■ **Assigned task**: Extract, verbatim, all lines starting at the one containing "recolor: casquette [noir]" and ending with the final line of the listing, and no others.

● ● ● ●

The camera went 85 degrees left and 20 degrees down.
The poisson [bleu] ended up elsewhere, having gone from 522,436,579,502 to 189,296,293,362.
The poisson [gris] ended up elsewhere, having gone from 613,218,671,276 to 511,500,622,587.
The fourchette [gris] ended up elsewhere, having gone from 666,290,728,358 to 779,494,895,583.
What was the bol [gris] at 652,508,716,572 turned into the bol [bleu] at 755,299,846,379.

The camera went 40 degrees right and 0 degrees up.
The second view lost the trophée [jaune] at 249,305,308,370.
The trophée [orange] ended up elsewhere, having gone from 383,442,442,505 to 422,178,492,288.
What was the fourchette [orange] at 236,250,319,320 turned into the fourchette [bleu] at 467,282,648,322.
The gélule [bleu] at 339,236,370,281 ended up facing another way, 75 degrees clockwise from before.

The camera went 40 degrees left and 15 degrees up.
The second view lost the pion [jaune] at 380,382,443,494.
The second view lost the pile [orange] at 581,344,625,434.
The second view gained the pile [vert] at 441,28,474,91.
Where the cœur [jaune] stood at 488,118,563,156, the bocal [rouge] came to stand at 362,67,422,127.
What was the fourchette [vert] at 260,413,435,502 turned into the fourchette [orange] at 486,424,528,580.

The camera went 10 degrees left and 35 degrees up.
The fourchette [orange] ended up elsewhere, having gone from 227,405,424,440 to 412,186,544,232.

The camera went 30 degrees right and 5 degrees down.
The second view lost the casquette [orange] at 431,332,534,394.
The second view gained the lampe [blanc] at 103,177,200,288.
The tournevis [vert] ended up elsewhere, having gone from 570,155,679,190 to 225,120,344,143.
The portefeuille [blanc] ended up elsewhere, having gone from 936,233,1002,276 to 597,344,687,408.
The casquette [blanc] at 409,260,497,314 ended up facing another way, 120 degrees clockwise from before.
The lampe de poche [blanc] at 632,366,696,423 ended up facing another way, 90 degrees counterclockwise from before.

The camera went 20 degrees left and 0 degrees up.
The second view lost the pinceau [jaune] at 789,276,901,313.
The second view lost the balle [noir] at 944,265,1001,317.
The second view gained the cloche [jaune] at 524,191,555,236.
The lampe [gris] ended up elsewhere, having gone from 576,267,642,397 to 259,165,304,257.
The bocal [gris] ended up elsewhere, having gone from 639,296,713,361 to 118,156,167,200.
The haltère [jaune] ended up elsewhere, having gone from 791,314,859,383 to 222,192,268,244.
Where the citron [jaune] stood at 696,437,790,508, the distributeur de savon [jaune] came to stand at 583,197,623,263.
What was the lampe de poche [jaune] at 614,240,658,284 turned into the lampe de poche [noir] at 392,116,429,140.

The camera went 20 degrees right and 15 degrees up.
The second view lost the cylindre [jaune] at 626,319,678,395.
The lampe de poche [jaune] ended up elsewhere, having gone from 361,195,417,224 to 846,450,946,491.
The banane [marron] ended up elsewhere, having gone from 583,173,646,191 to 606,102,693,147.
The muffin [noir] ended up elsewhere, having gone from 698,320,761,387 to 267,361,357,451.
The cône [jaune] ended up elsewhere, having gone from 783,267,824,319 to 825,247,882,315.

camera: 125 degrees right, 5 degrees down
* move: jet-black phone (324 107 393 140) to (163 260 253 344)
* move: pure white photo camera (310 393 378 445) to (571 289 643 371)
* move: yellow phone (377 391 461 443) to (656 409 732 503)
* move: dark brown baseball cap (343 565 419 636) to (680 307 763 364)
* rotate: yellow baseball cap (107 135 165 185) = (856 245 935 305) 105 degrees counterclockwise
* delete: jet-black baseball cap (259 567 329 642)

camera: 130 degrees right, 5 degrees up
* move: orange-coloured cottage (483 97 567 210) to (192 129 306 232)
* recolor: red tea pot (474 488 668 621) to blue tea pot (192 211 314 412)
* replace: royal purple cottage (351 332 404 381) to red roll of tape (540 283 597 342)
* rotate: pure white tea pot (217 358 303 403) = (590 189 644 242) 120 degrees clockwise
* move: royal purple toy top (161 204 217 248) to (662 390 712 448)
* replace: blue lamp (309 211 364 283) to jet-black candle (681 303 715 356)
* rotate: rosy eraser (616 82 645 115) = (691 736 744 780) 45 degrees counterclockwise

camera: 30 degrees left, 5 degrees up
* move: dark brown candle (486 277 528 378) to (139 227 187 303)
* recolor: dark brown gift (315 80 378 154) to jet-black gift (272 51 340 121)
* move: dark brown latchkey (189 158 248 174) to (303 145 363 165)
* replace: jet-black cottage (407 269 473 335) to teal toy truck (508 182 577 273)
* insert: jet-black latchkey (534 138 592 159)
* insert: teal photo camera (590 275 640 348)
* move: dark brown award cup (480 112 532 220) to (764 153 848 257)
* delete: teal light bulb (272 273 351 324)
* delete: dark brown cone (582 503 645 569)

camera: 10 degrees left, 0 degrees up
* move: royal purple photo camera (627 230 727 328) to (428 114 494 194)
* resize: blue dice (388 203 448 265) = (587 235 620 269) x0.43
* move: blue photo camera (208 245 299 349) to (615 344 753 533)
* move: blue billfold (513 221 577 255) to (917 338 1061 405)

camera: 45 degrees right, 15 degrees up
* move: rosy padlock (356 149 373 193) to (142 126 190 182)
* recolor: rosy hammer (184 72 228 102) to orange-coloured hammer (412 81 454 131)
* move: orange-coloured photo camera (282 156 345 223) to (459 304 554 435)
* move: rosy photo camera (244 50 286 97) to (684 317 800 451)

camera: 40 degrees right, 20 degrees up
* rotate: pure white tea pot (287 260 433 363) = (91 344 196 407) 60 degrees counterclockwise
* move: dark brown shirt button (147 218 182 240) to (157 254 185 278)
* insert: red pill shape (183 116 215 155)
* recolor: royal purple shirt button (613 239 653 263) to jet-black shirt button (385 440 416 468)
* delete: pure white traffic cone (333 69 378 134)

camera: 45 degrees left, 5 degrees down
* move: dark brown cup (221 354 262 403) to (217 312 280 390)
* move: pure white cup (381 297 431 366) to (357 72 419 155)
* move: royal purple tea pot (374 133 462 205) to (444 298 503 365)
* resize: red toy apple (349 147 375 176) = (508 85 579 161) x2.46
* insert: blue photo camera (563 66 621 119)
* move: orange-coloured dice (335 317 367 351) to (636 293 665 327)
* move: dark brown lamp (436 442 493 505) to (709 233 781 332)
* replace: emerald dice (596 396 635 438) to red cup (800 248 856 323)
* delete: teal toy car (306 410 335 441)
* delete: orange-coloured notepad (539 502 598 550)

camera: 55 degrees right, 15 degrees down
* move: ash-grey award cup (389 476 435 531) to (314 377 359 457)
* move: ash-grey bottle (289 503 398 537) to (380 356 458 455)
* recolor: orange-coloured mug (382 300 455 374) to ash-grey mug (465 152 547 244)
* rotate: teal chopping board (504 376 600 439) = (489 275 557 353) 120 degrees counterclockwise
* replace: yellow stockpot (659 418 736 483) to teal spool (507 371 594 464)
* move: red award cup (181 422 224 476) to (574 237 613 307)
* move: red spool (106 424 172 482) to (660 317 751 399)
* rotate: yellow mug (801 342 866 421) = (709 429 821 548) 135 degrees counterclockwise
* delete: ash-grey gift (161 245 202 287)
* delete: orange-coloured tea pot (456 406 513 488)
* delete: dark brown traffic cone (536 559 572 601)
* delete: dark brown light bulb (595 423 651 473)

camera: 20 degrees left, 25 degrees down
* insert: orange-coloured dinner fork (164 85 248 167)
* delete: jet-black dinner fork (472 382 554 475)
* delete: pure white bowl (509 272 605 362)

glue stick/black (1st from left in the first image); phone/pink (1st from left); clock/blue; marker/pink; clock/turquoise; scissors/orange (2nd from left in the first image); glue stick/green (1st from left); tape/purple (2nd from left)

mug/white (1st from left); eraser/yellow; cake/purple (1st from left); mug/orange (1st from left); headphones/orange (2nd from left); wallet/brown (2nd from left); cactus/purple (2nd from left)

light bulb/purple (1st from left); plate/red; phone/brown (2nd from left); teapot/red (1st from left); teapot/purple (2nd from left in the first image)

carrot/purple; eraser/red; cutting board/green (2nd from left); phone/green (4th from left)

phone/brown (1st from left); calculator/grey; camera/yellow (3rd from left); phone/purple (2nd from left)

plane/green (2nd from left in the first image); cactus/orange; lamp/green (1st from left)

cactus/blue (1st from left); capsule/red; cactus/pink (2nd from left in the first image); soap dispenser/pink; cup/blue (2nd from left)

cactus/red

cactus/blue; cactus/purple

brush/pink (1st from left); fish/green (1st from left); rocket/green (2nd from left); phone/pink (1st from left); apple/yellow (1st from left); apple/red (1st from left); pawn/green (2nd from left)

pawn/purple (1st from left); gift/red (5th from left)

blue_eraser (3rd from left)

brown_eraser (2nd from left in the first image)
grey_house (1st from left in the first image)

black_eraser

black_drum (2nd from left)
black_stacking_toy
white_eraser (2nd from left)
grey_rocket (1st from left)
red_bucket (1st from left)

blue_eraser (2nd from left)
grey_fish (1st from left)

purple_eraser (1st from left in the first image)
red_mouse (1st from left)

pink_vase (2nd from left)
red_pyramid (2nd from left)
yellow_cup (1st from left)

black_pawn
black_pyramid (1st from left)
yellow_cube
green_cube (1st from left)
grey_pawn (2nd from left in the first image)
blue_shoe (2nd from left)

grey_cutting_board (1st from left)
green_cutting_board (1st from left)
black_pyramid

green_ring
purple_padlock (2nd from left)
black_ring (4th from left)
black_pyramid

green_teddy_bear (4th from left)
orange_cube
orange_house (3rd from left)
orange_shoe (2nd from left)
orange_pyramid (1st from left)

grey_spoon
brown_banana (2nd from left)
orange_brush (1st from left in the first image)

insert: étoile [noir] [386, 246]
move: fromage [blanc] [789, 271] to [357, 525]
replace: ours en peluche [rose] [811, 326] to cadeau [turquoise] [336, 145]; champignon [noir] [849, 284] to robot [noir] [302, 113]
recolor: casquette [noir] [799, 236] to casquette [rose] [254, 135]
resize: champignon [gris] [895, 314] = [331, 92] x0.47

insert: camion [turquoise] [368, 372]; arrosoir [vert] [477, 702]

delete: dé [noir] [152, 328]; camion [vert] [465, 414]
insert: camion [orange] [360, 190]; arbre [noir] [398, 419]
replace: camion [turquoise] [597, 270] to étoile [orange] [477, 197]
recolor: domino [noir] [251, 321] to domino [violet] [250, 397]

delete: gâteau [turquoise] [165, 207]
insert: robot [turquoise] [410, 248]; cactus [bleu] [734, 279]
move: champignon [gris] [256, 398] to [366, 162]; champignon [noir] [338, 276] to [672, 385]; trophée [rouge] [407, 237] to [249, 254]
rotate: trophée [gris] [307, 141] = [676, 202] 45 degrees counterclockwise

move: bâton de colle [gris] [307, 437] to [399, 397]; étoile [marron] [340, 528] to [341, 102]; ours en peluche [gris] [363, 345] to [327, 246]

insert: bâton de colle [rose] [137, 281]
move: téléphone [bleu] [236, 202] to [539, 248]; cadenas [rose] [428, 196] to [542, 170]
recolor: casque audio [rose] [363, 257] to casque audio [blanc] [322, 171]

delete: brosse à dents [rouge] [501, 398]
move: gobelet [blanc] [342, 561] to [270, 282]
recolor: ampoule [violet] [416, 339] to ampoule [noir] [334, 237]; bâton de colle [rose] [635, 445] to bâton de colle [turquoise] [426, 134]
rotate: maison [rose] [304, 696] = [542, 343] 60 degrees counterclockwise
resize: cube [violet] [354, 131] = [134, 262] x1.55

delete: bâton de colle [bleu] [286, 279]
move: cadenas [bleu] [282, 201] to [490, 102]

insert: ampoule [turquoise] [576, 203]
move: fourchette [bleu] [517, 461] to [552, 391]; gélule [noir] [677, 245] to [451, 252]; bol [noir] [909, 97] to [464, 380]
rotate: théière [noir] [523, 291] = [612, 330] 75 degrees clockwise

● ● ● ●

■ **Written reply**:
recolor: casquette [noir] [799, 236] to casquette [rose] [254, 135]
resize: champignon [gris] [895, 314] = [331, 92] x0.47

insert: camion [turquoise] [368, 372]; arrosoir [vert] [477, 702]

delete: dé [noir] [152, 328]; camion [vert] [465, 414]
insert: camion [orange] [360, 190]; arbre [noir] [398, 419]
replace: camion [turquoise] [597, 270] to étoile [orange] [477, 197]
recolor: domino [noir] [251, 321] to domino [violet] [250, 397]

delete: gâteau [turquoise] [165, 207]
insert: robot [turquoise] [410, 248]; cactus [bleu] [734, 279]
move: champignon [gris] [256, 398] to [366, 162]; champignon [noir] [338, 276] to [672, 385]; trophée [rouge] [407, 237] to [249, 254]
rotate: trophée [gris] [307, 141] = [676, 202] 45 degrees counterclockwise

move: bâton de colle [gris] [307, 437] to [399, 397]; étoile [marron] [340, 528] to [341, 102]; ours en peluche [gris] [363, 345] to [327, 246]

insert: bâton de colle [rose] [137, 281]
move: téléphone [bleu] [236, 202] to [539, 248]; cadenas [rose] [428, 196] to [542, 170]
recolor: casque audio [rose] [363, 257] to casque audio [blanc] [322, 171]

delete: brosse à dents [rouge] [501, 398]
move: gobelet [blanc] [342, 561] to [270, 282]
recolor: ampoule [violet] [416, 339] to ampoule [noir] [334, 237]; bâton de colle [rose] [635, 445] to bâton de colle [turquoise] [426, 134]
rotate: maison [rose] [304, 696] = [542, 343] 60 degrees counterclockwise
resize: cube [violet] [354, 131] = [134, 262] x1.55

delete: bâton de colle [bleu] [286, 279]
move: cadenas [bleu] [282, 201] to [490, 102]

insert: ampoule [turquoise] [576, 203]
move: fourchette [bleu] [517, 461] to [552, 391]; gélule [noir] [677, 245] to [451, 252]; bol [noir] [909, 97] to [464, 380]
rotate: théière [noir] [523, 291] = [612, 330] 75 degrees clockwise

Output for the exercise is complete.